§ **To do**: Which lines in the data below contain the string "XOUT"? Show each one.

§ **Provided information**:
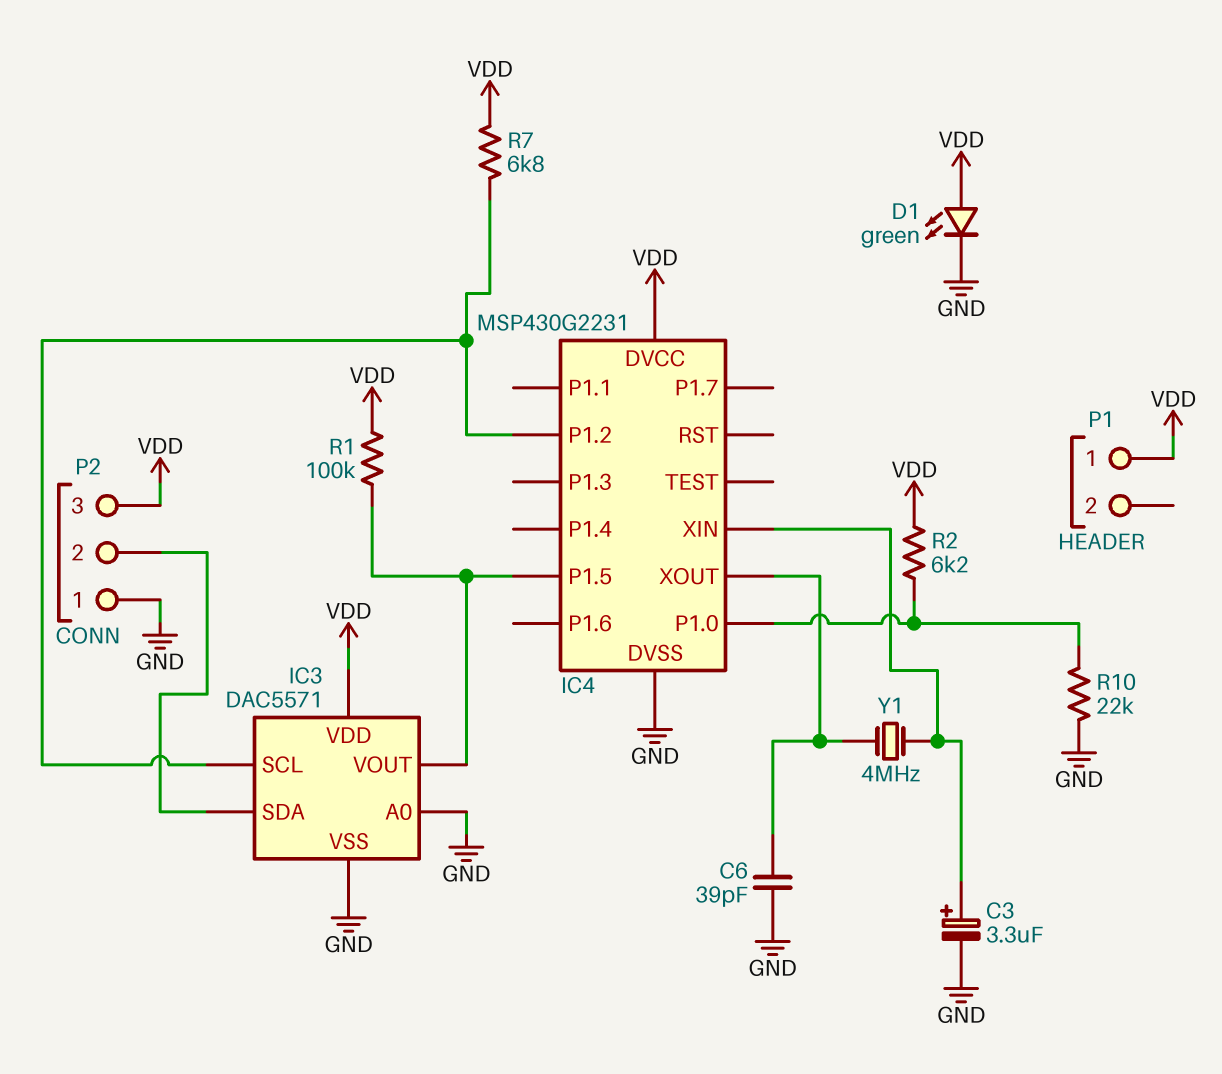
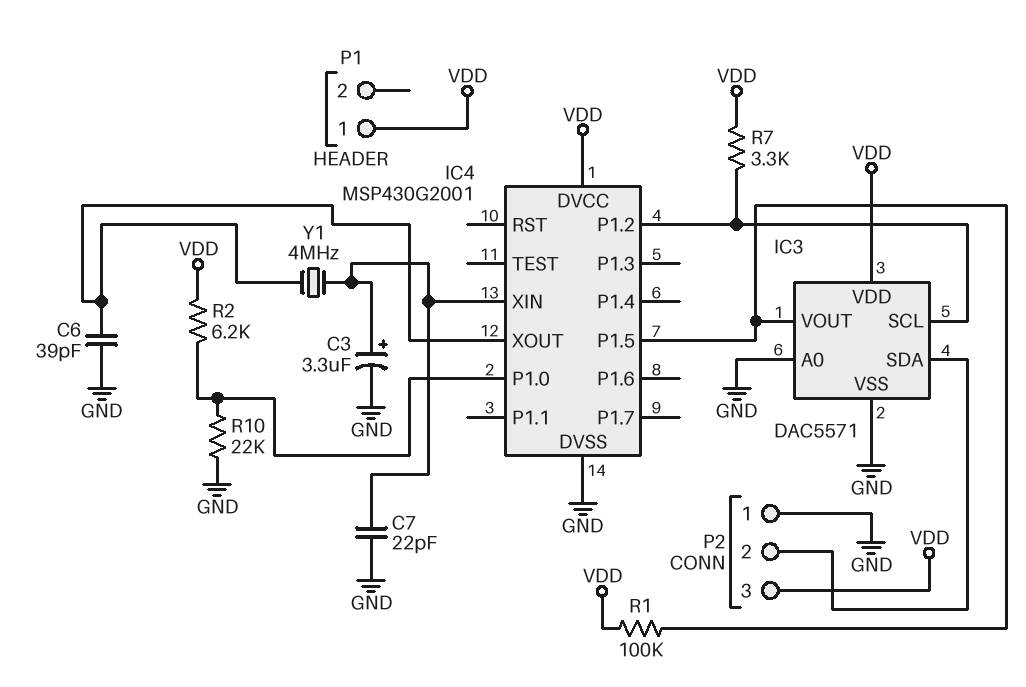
C7: none -> 22pF (GND, IC4/XIN)
D1: LED green (A VDD, K GND) -> none
IC4: MSP430G2231 -> MSP430G2001
R7: 6.8k (IC3/SCL, VDD) -> 3.3k (IC3/SCL, VDD)

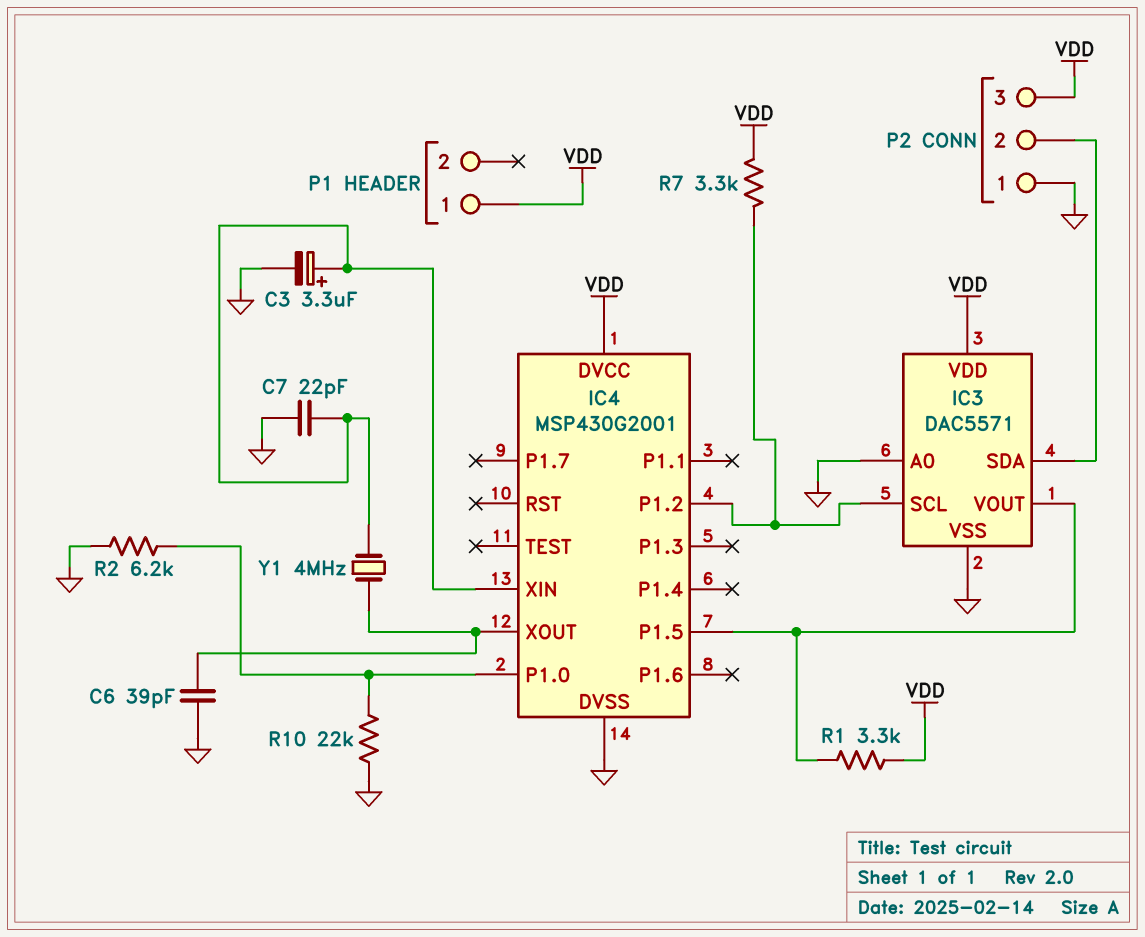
R1: 100k (IC3/VOUT, VDD) -> 3.3k (IC3/VOUT, VDD)
R2: 6.2k (IC4/P1.0, VDD) -> 6.2k (GND, IC4/P1.0)

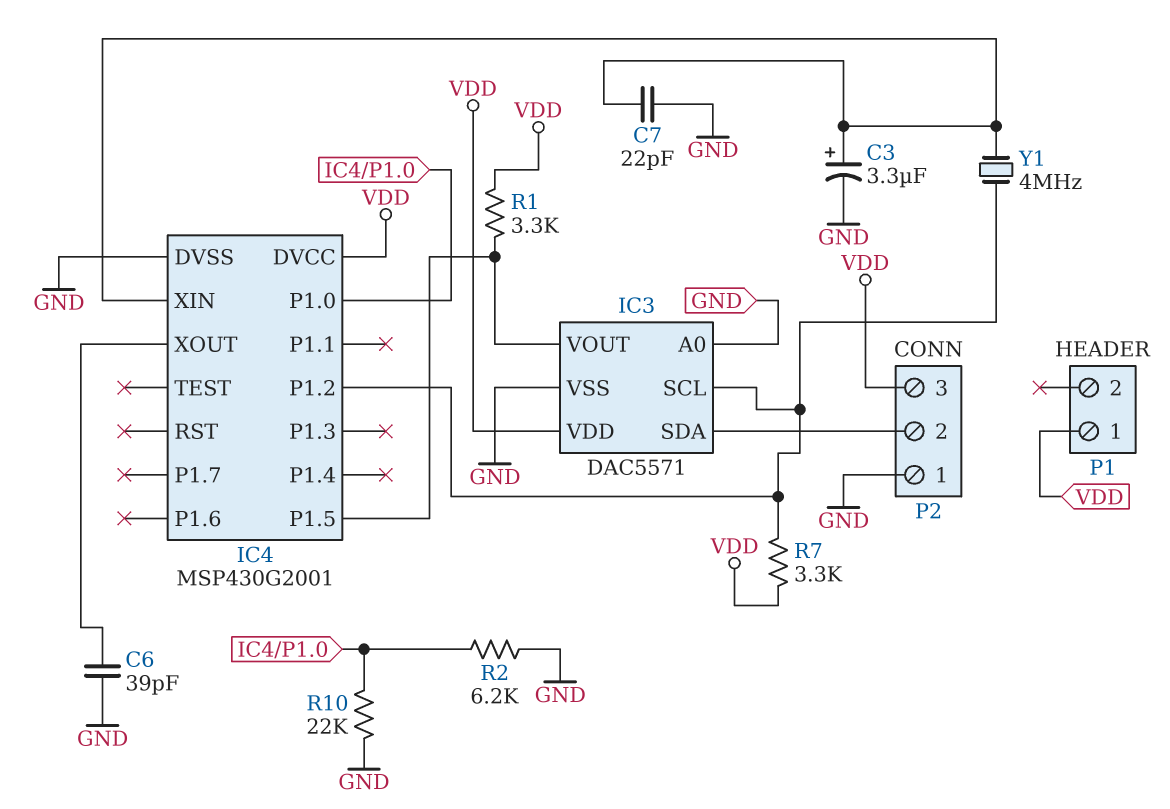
Y1: 4MHz (IC4/XIN, IC4/XOUT) -> 4MHz (IC3/SCL, IC4/XIN)

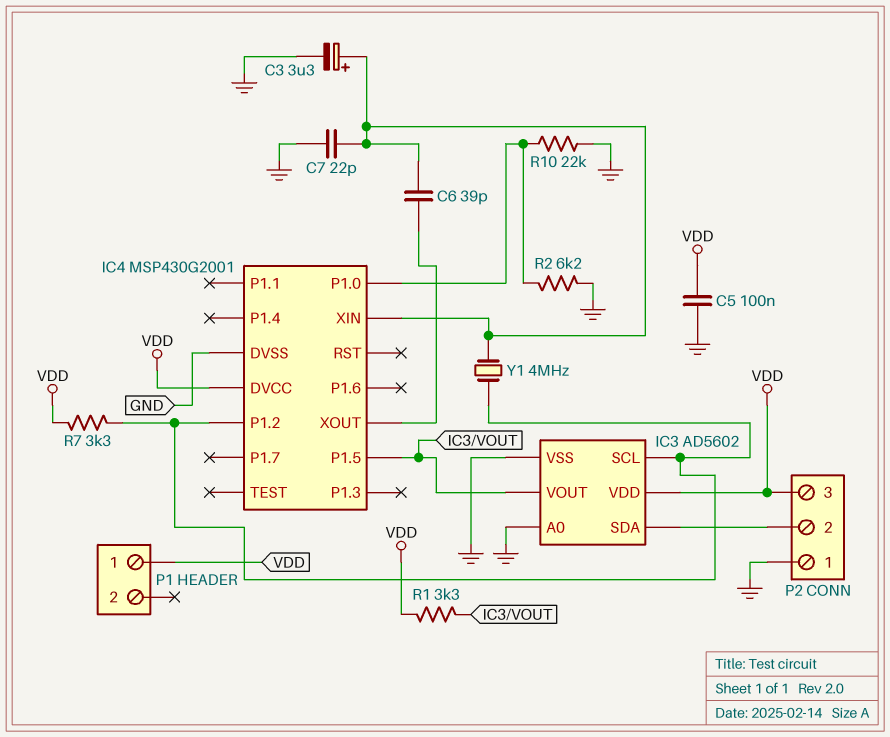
C5: none -> 100nF (GND, VDD)
C6: 39pF (GND, IC4/XOUT) -> 39pF (IC4/XIN, IC4/XOUT)
IC3: DAC5571 -> AD5602

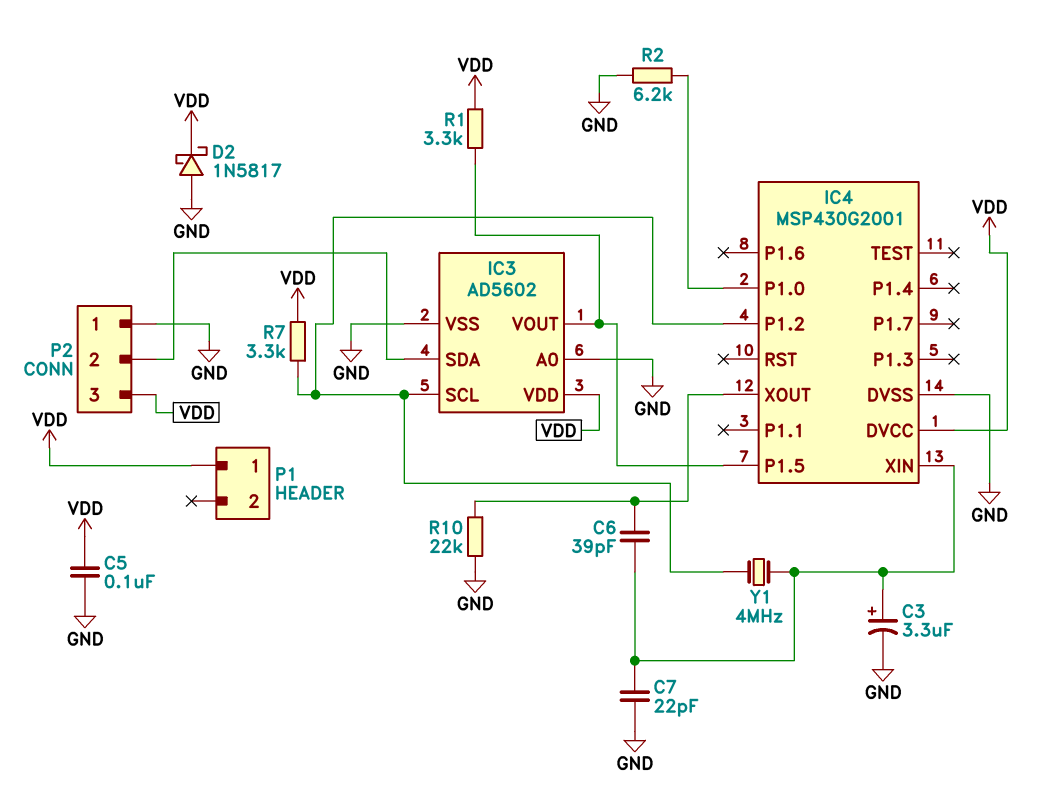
D2: none -> schottky 1N5817 (A GND, K VDD)
R10: 22k (GND, IC4/P1.0) -> 22k (GND, IC4/XOUT)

§ **Response to this exercise**:
Y1: 4MHz (IC4/XIN, IC4/XOUT) -> 4MHz (IC3/SCL, IC4/XIN)
C6: 39pF (GND, IC4/XOUT) -> 39pF (IC4/XIN, IC4/XOUT)
R10: 22k (GND, IC4/P1.0) -> 22k (GND, IC4/XOUT)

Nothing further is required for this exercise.